### DIRECTIONS FOR THIS TASK
Every line in the records below between the one holding "R9: 100 (W2, W8) -> 100 (W2, W22)" and the one holding "R5: 910 (W8, W12) -> 1.5k (W8, W12)", inclusive, is to be set down exactly; all other lines are to be left out.

============================================================

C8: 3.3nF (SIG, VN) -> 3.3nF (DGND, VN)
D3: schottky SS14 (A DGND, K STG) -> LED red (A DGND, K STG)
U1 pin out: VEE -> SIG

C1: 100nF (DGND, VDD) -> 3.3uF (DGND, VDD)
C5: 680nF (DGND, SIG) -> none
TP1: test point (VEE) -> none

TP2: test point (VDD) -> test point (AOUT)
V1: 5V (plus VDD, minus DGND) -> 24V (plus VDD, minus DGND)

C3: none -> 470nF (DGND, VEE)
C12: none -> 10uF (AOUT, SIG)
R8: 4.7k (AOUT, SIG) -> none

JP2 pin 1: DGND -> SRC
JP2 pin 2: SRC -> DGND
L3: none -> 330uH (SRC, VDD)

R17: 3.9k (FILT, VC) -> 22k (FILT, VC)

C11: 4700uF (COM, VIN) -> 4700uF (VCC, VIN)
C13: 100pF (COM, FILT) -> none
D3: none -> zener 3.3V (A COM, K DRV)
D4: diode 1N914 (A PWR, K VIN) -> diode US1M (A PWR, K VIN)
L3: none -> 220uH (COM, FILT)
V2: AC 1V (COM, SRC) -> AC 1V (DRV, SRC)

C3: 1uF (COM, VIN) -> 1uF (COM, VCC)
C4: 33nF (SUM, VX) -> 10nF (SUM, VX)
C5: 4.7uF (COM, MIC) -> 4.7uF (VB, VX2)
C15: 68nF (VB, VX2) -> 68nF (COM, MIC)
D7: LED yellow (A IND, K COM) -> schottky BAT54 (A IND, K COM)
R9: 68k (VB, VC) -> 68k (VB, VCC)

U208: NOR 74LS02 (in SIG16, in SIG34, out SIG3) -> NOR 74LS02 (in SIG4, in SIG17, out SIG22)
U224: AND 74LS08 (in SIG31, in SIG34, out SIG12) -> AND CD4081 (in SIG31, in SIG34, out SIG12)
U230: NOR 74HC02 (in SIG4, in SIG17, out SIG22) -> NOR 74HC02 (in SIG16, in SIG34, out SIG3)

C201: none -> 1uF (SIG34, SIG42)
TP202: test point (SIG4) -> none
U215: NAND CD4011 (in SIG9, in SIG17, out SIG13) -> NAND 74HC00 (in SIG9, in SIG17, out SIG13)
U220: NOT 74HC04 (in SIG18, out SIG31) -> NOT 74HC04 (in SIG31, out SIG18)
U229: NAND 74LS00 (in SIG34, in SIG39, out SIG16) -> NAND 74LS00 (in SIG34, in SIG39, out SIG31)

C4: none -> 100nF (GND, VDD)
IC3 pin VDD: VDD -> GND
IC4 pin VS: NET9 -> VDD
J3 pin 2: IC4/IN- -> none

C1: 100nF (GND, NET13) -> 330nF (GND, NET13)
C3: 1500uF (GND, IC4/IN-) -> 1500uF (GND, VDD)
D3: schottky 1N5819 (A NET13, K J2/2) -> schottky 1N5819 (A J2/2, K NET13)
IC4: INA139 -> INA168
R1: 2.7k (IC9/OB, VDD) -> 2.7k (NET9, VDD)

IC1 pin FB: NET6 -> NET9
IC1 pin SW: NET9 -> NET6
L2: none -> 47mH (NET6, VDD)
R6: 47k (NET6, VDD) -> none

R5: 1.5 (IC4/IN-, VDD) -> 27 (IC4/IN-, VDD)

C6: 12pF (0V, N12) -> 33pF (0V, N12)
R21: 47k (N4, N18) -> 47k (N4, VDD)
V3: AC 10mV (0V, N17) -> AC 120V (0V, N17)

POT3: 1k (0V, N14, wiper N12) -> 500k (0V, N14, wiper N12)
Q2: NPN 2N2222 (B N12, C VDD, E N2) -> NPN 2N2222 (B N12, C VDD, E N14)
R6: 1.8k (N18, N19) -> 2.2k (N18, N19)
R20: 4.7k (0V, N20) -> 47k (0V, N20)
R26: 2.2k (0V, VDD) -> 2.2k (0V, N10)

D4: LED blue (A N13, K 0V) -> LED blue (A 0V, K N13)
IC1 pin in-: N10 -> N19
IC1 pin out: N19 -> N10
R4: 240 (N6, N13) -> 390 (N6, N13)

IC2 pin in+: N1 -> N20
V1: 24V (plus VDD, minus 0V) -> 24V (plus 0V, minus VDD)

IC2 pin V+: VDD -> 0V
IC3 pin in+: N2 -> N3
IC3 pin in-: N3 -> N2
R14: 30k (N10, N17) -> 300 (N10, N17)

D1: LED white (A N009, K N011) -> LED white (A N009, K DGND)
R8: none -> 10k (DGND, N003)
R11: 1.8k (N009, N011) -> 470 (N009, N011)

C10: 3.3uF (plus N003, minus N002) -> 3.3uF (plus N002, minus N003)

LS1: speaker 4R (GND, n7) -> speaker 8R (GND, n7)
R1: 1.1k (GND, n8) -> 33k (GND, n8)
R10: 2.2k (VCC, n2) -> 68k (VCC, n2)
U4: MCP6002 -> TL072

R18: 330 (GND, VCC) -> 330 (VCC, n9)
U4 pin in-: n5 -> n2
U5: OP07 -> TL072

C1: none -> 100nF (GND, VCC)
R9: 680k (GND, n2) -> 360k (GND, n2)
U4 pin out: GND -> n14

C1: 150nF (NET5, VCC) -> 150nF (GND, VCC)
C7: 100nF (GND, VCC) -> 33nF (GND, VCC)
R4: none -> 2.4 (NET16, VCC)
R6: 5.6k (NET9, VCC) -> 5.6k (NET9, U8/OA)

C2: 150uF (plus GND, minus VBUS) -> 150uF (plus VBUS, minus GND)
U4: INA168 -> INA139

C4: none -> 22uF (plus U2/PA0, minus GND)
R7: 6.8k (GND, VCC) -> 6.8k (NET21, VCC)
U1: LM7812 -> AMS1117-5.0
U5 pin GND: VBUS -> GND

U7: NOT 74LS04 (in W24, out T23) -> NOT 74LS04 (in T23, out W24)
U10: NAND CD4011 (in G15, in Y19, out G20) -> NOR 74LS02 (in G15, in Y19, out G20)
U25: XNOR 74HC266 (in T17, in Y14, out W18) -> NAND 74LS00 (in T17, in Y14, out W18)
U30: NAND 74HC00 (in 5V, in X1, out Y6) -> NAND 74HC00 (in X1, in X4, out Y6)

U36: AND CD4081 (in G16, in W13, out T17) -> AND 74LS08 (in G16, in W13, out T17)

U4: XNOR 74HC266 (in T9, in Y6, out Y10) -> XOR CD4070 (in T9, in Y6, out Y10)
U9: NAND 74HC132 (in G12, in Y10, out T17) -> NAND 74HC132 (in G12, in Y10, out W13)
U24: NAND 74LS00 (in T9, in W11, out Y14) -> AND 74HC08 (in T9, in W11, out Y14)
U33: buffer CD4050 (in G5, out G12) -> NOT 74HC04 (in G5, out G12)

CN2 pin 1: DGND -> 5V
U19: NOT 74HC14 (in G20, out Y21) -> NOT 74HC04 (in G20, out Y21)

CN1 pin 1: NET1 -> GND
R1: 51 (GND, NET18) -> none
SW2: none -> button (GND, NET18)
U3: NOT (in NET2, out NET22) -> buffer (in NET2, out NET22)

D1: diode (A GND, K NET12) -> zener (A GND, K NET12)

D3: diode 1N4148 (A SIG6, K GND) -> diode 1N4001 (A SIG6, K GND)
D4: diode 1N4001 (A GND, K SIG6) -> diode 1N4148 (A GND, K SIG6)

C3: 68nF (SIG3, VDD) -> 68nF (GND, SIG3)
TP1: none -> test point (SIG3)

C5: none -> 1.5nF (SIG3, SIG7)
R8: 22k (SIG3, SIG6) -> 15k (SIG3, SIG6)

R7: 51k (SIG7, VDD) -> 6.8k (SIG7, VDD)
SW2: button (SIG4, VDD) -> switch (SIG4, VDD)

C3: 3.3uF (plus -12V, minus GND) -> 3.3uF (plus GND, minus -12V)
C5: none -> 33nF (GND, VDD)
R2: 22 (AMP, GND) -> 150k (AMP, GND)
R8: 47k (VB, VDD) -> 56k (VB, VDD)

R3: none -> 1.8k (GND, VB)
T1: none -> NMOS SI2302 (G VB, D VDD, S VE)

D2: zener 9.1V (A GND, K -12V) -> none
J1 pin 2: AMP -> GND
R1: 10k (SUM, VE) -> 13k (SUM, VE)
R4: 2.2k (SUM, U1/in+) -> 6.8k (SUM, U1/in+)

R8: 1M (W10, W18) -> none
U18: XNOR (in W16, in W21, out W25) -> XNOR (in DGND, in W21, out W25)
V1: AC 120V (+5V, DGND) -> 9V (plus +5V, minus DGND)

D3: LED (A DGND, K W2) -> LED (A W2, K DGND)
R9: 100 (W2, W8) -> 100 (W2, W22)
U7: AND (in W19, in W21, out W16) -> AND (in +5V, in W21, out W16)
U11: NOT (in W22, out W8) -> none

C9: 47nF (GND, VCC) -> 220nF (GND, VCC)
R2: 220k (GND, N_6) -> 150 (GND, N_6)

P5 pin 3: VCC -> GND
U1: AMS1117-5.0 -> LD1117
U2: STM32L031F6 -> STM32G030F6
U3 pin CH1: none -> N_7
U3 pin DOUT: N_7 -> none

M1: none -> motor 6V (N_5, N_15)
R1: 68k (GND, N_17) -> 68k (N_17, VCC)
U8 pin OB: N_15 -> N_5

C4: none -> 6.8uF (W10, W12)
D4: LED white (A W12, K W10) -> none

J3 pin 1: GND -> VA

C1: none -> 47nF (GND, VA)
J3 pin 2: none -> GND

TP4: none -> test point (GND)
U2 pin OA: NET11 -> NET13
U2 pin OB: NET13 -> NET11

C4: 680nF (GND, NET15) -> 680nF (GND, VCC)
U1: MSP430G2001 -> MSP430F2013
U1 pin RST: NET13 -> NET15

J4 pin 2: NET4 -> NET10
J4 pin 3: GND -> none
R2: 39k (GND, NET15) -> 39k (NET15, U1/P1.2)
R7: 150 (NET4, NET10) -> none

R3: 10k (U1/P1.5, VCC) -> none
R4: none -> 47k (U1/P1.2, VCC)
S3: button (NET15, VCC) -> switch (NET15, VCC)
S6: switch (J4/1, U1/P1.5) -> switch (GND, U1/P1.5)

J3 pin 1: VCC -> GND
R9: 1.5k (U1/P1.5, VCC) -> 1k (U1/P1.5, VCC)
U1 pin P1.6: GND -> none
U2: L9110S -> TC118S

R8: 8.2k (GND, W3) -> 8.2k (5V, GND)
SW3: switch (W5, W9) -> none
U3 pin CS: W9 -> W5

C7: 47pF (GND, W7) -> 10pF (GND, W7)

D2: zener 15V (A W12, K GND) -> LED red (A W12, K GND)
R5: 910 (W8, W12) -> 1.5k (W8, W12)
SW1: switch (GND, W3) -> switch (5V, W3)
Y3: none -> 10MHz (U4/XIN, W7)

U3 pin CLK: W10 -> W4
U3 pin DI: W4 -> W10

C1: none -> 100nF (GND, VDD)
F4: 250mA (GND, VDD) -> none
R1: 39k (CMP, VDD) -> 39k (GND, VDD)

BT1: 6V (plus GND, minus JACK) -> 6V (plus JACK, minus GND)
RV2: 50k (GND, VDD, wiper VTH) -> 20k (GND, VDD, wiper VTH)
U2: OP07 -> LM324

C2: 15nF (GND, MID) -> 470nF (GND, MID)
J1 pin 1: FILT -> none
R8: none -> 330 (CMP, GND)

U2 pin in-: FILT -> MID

============================================================

### RESPONSE BOX
R9: 100 (W2, W8) -> 100 (W2, W22)
U7: AND (in W19, in W21, out W16) -> AND (in +5V, in W21, out W16)
U11: NOT (in W22, out W8) -> none

C9: 47nF (GND, VCC) -> 220nF (GND, VCC)
R2: 220k (GND, N_6) -> 150 (GND, N_6)

P5 pin 3: VCC -> GND
U1: AMS1117-5.0 -> LD1117
U2: STM32L031F6 -> STM32G030F6
U3 pin CH1: none -> N_7
U3 pin DOUT: N_7 -> none

M1: none -> motor 6V (N_5, N_15)
R1: 68k (GND, N_17) -> 68k (N_17, VCC)
U8 pin OB: N_15 -> N_5

C4: none -> 6.8uF (W10, W12)
D4: LED white (A W12, K W10) -> none

J3 pin 1: GND -> VA

C1: none -> 47nF (GND, VA)
J3 pin 2: none -> GND

TP4: none -> test point (GND)
U2 pin OA: NET11 -> NET13
U2 pin OB: NET13 -> NET11

C4: 680nF (GND, NET15) -> 680nF (GND, VCC)
U1: MSP430G2001 -> MSP430F2013
U1 pin RST: NET13 -> NET15

J4 pin 2: NET4 -> NET10
J4 pin 3: GND -> none
R2: 39k (GND, NET15) -> 39k (NET15, U1/P1.2)
R7: 150 (NET4, NET10) -> none

R3: 10k (U1/P1.5, VCC) -> none
R4: none -> 47k (U1/P1.2, VCC)
S3: button (NET15, VCC) -> switch (NET15, VCC)
S6: switch (J4/1, U1/P1.5) -> switch (GND, U1/P1.5)

J3 pin 1: VCC -> GND
R9: 1.5k (U1/P1.5, VCC) -> 1k (U1/P1.5, VCC)
U1 pin P1.6: GND -> none
U2: L9110S -> TC118S

R8: 8.2k (GND, W3) -> 8.2k (5V, GND)
SW3: switch (W5, W9) -> none
U3 pin CS: W9 -> W5

C7: 47pF (GND, W7) -> 10pF (GND, W7)

D2: zener 15V (A W12, K GND) -> LED red (A W12, K GND)
R5: 910 (W8, W12) -> 1.5k (W8, W12)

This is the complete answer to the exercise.